(Stored dataset items)
▼▼▼

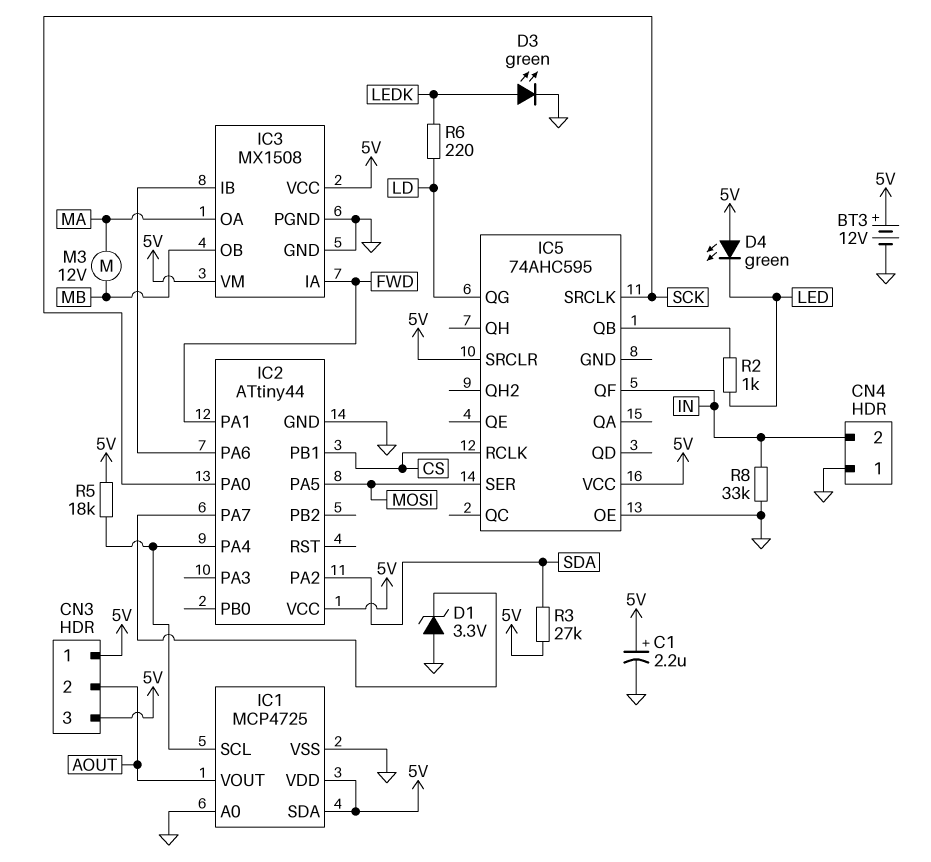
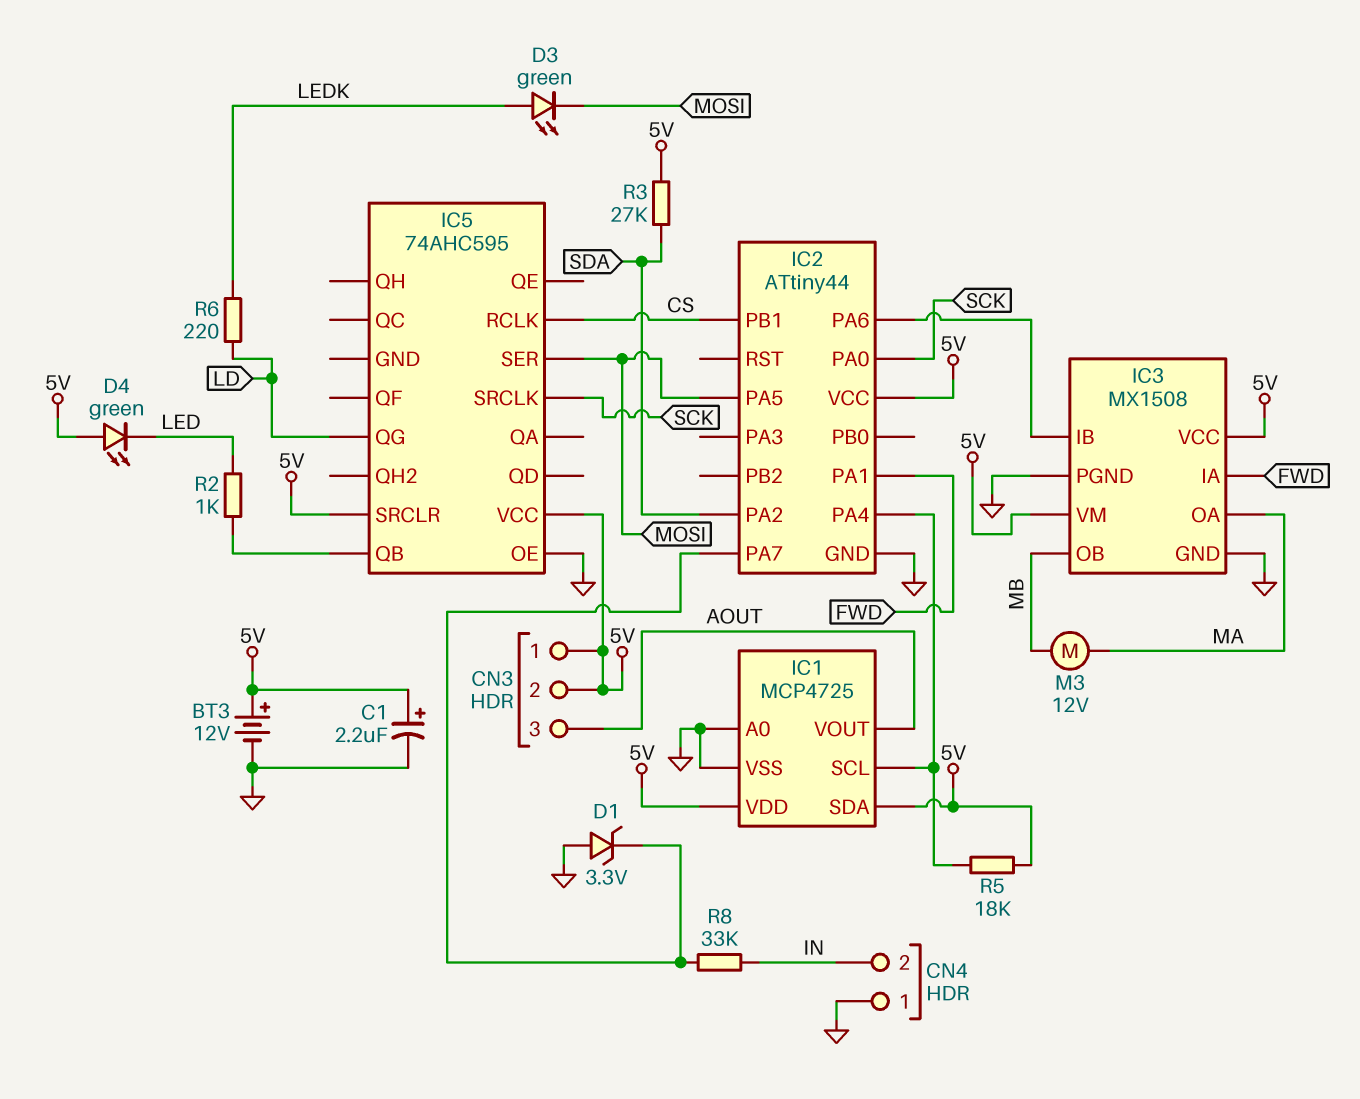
CN3 pin 2: AOUT -> 5V
CN3 pin 3: 5V -> AOUT
D3: LED green (A LEDK, K GND) -> LED green (A LEDK, K MOSI)
IC5 pin QF: IN -> none
R8: 33k (GND, IN) -> 33k (IC2/PA7, IN)

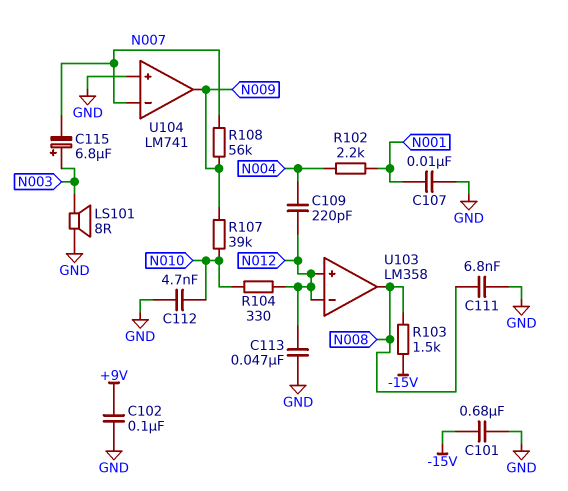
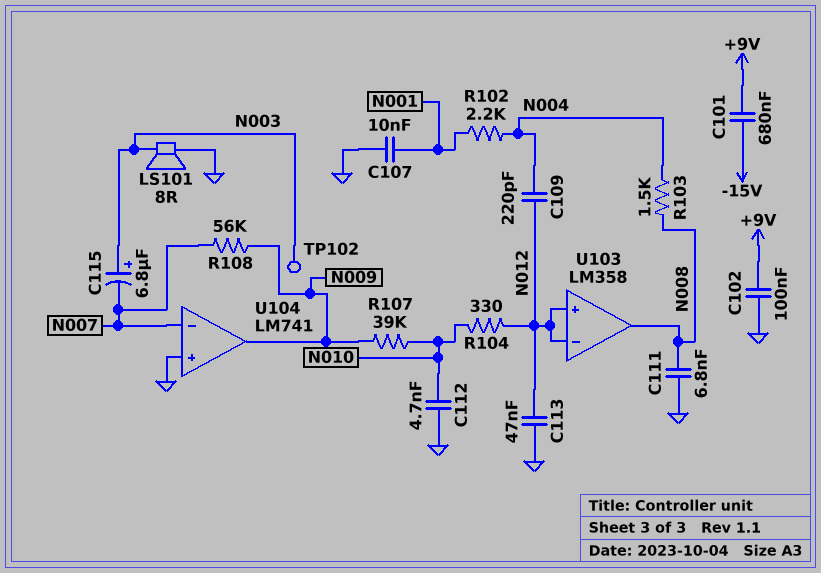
C101: 680nF (-15V, GND) -> 680nF (+9V, -15V)
R103: 1.5k (-15V, N008) -> 1.5k (N004, N008)
TP102: none -> test point (N003)

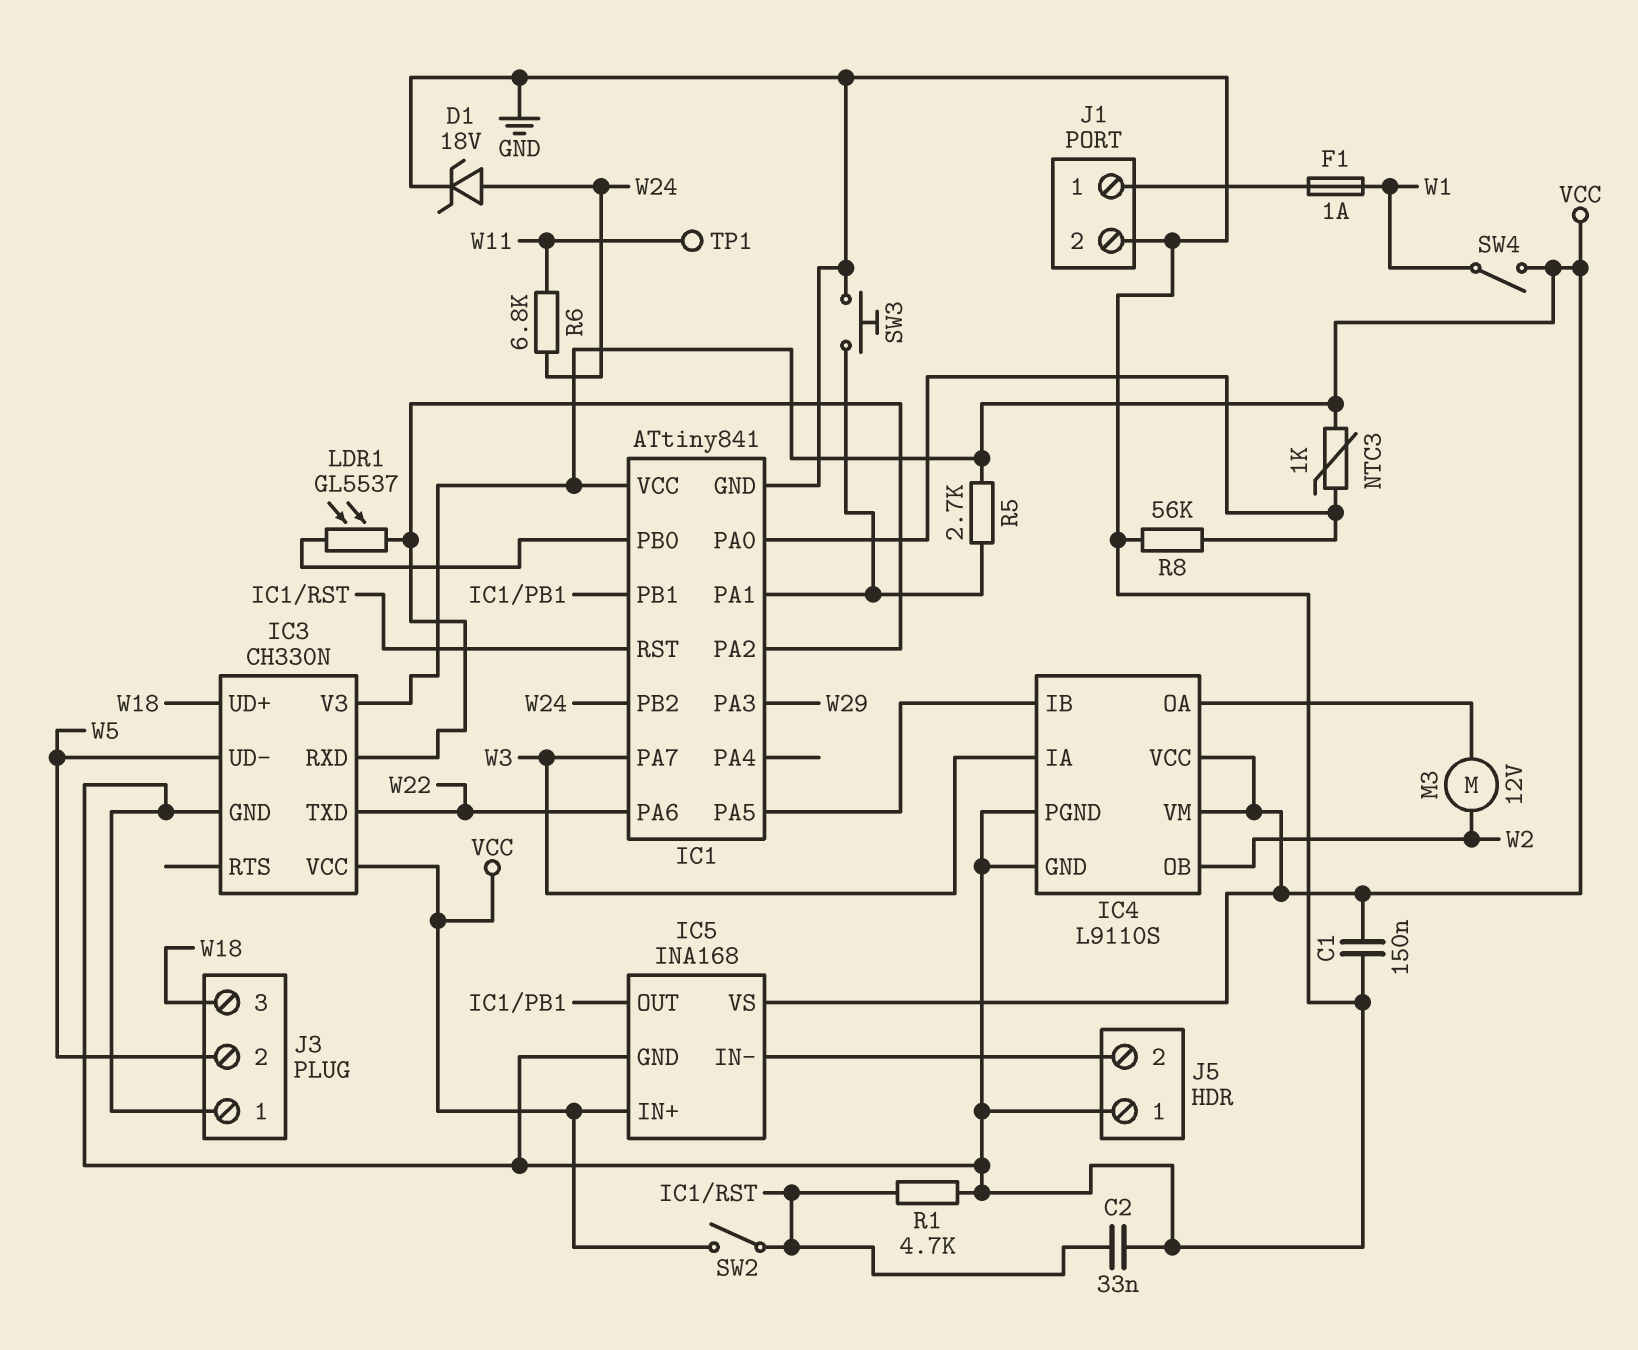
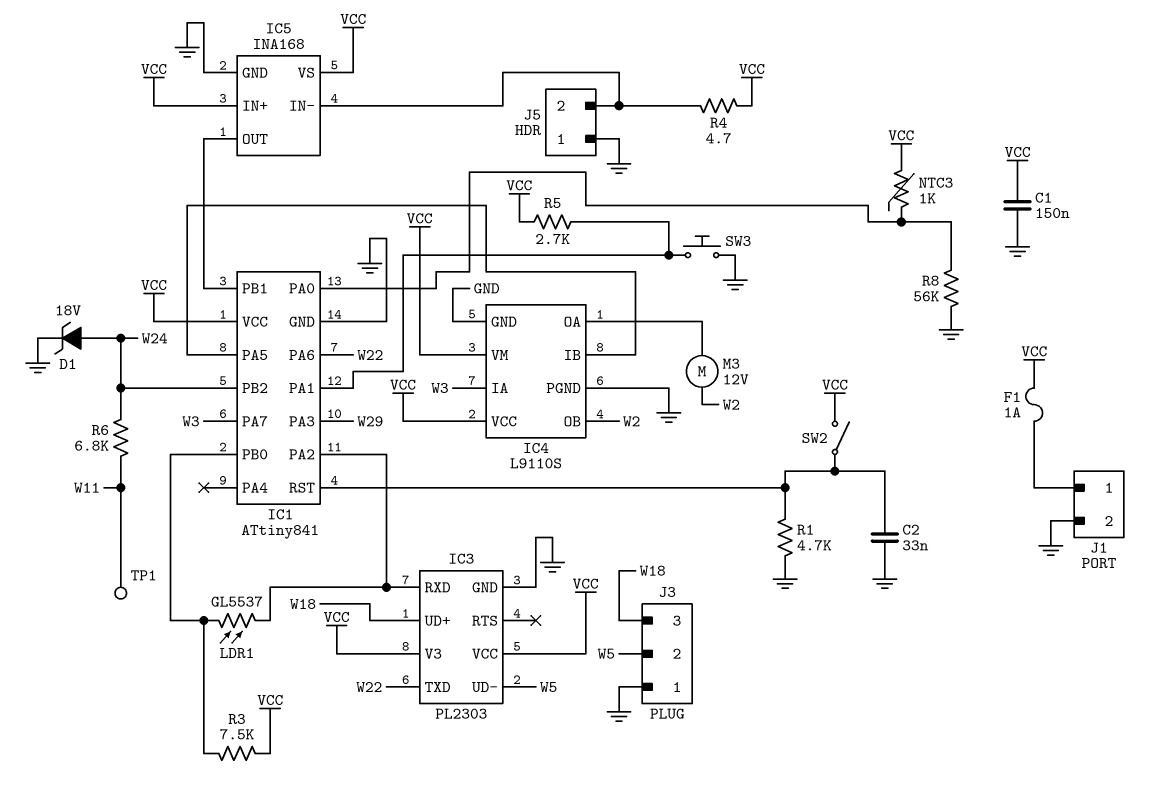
F1: 1A (J1/1, W1) -> 1A (J1/1, VCC)
IC3: CH330N -> PL2303
R3: none -> 7.5k (IC1/PB0, VCC)
R4: none -> 4.7 (IC5/IN-, VCC)
SW4: switch (VCC, W1) -> none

▲▲▲

**Problem description**
From the first line to the last, return the records exactly and leave the pictures behind.

**Answer section**
CN3 pin 2: AOUT -> 5V
CN3 pin 3: 5V -> AOUT
D3: LED green (A LEDK, K GND) -> LED green (A LEDK, K MOSI)
IC5 pin QF: IN -> none
R8: 33k (GND, IN) -> 33k (IC2/PA7, IN)

C101: 680nF (-15V, GND) -> 680nF (+9V, -15V)
R103: 1.5k (-15V, N008) -> 1.5k (N004, N008)
TP102: none -> test point (N003)

F1: 1A (J1/1, W1) -> 1A (J1/1, VCC)
IC3: CH330N -> PL2303
R3: none -> 7.5k (IC1/PB0, VCC)
R4: none -> 4.7 (IC5/IN-, VCC)
SW4: switch (VCC, W1) -> none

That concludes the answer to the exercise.